====== Data in this exercise ======

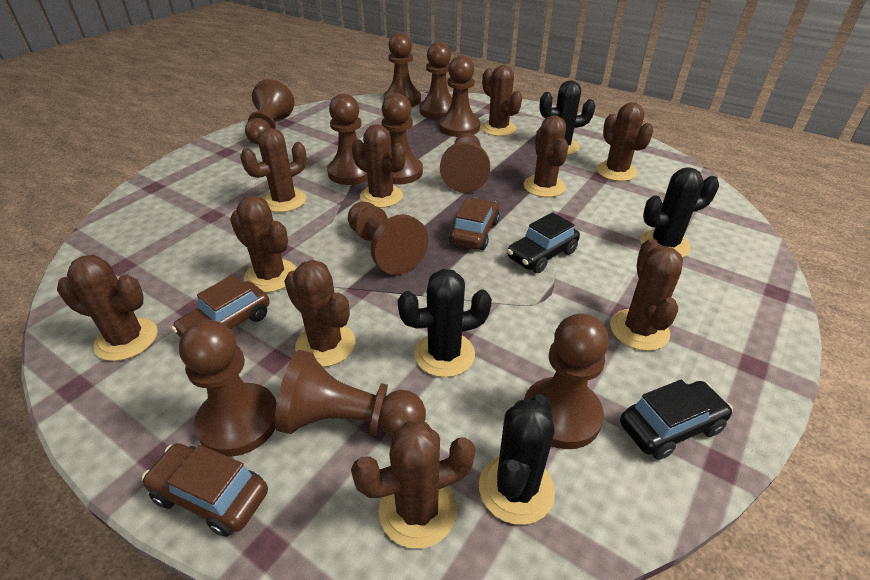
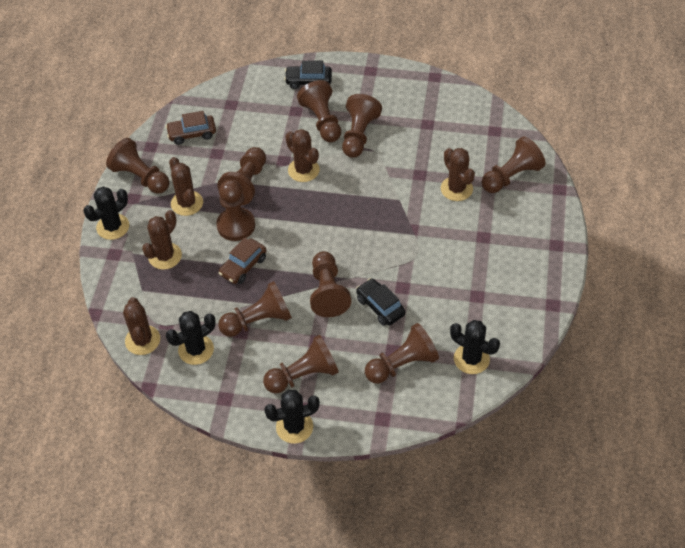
brown cactus: 10 -> 5
brown car: 3 -> 2
brown pawn: 11 -> 10

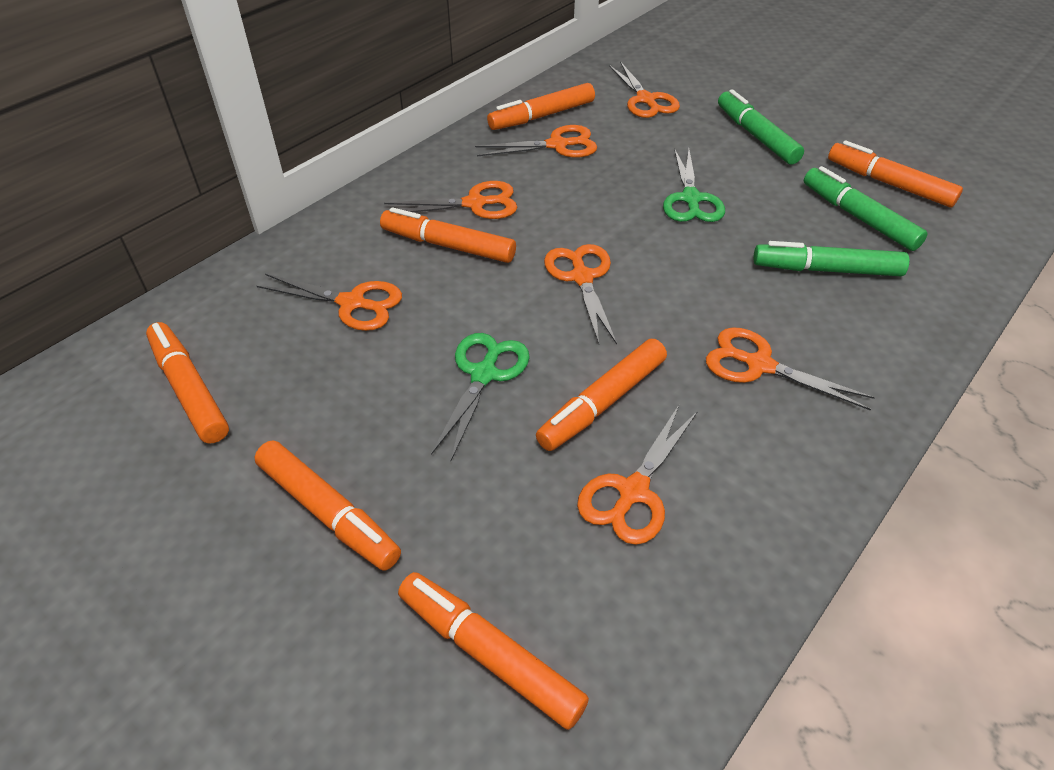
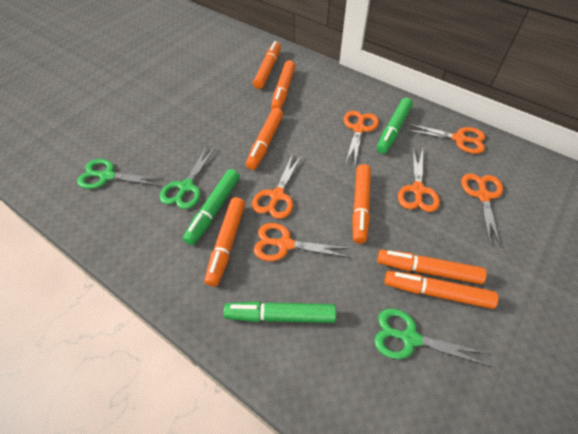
green scissors: 2 -> 3
orange scissors: 7 -> 6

======

Your goal:
Which lines of the data above contain "brown"? Copy each one.

Reply to the exercise:
brown cactus: 10 -> 5
brown car: 3 -> 2
brown pawn: 11 -> 10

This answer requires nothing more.